What is being asked:
Since only the text is wanted, print every entry below exactly and omit the images.

*** Information Section Begins ***

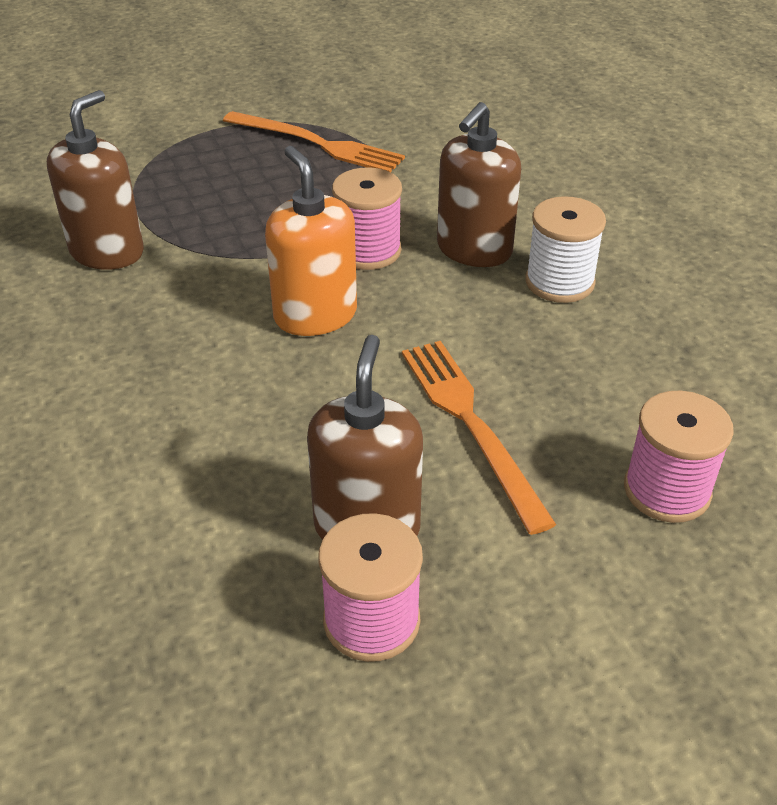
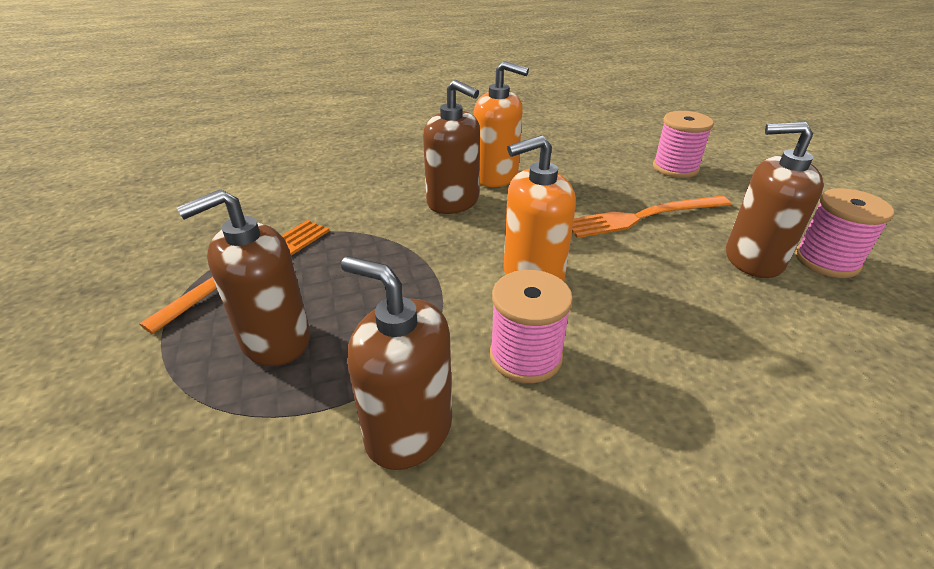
camera: 85 degrees left, 5 degrees down
(215, 176) = (275, 340): none -> brown soap dispenser
(368, 251) = (445, 246): pink spool -> pink spool (525, 356)
(559, 282) = (496, 176): white spool -> orange soap dispenser

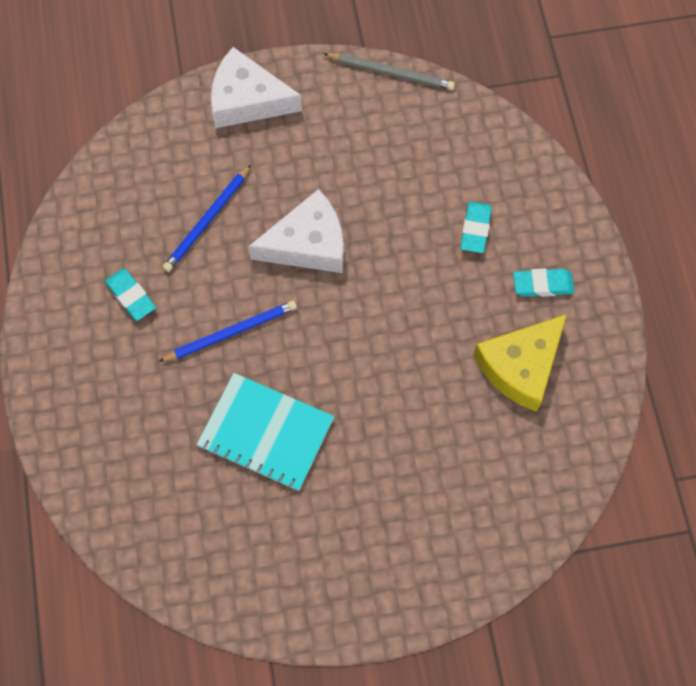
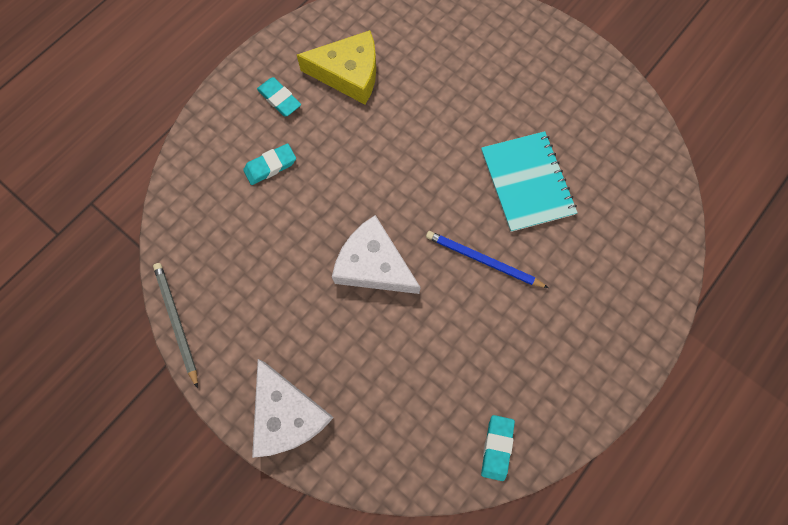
camera: 130 degrees left, 5 degrees up
(131, 296) = (521, 353): turquoise eraser -> turquoise eraser (497, 447)
(207, 221) = (416, 351): blue pencil -> none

*** Information Section Ends ***

Exercise result:
camera: 85 degrees left, 5 degrees down
(215, 176) = (275, 340): none -> brown soap dispenser
(368, 251) = (445, 246): pink spool -> pink spool (525, 356)
(559, 282) = (496, 176): white spool -> orange soap dispenser

camera: 130 degrees left, 5 degrees up
(131, 296) = (521, 353): turquoise eraser -> turquoise eraser (497, 447)
(207, 221) = (416, 351): blue pencil -> none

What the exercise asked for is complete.